● PROBLEM TO SOLVE
The lines to copy are those in the records below that hold the word "DGND".

═════ RECORDS SUPPLIED ═════

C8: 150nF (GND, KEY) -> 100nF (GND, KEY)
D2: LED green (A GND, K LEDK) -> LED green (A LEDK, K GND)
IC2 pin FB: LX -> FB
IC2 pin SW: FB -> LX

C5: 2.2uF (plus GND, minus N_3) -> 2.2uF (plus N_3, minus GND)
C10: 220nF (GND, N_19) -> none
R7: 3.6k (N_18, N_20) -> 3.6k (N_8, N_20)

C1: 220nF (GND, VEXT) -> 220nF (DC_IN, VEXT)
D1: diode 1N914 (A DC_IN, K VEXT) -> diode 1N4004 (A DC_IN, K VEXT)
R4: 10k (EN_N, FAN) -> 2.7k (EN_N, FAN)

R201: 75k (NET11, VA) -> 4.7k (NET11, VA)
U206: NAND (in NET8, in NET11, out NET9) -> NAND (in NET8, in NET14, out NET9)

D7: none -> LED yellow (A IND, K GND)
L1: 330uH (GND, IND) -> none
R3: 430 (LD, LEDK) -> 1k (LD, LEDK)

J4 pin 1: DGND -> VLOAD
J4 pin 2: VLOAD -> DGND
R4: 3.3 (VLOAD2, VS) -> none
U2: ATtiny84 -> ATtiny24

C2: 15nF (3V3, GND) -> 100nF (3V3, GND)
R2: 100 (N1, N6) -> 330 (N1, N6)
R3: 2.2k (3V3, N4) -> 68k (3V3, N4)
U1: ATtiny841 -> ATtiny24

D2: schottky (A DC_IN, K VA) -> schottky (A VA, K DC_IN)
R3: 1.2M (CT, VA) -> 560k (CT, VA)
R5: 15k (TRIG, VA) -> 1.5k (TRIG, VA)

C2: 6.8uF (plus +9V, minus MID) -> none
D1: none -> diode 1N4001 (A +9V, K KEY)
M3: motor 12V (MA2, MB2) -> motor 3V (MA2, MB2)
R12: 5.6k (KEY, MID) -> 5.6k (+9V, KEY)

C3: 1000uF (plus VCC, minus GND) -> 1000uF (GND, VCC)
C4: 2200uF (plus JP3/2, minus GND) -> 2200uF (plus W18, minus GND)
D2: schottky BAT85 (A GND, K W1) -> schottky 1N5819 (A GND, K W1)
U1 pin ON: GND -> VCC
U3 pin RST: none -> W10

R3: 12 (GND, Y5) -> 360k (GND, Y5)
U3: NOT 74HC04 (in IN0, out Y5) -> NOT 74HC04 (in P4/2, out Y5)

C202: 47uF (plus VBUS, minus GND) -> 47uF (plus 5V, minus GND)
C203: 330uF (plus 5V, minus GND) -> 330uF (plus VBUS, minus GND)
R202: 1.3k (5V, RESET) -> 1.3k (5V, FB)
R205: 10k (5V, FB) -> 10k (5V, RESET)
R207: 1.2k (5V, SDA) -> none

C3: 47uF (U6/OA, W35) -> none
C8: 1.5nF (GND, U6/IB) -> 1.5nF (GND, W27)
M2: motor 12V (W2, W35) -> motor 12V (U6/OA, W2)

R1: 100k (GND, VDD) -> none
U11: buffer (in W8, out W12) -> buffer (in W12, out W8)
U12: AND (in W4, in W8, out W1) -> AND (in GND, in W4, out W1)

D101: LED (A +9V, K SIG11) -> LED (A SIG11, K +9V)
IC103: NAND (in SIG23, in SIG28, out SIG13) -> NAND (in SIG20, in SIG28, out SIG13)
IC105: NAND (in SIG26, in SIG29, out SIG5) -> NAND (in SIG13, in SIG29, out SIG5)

═════

● ANSWER FOR THIS EXERCISE
J4 pin 1: DGND -> VLOAD
J4 pin 2: VLOAD -> DGND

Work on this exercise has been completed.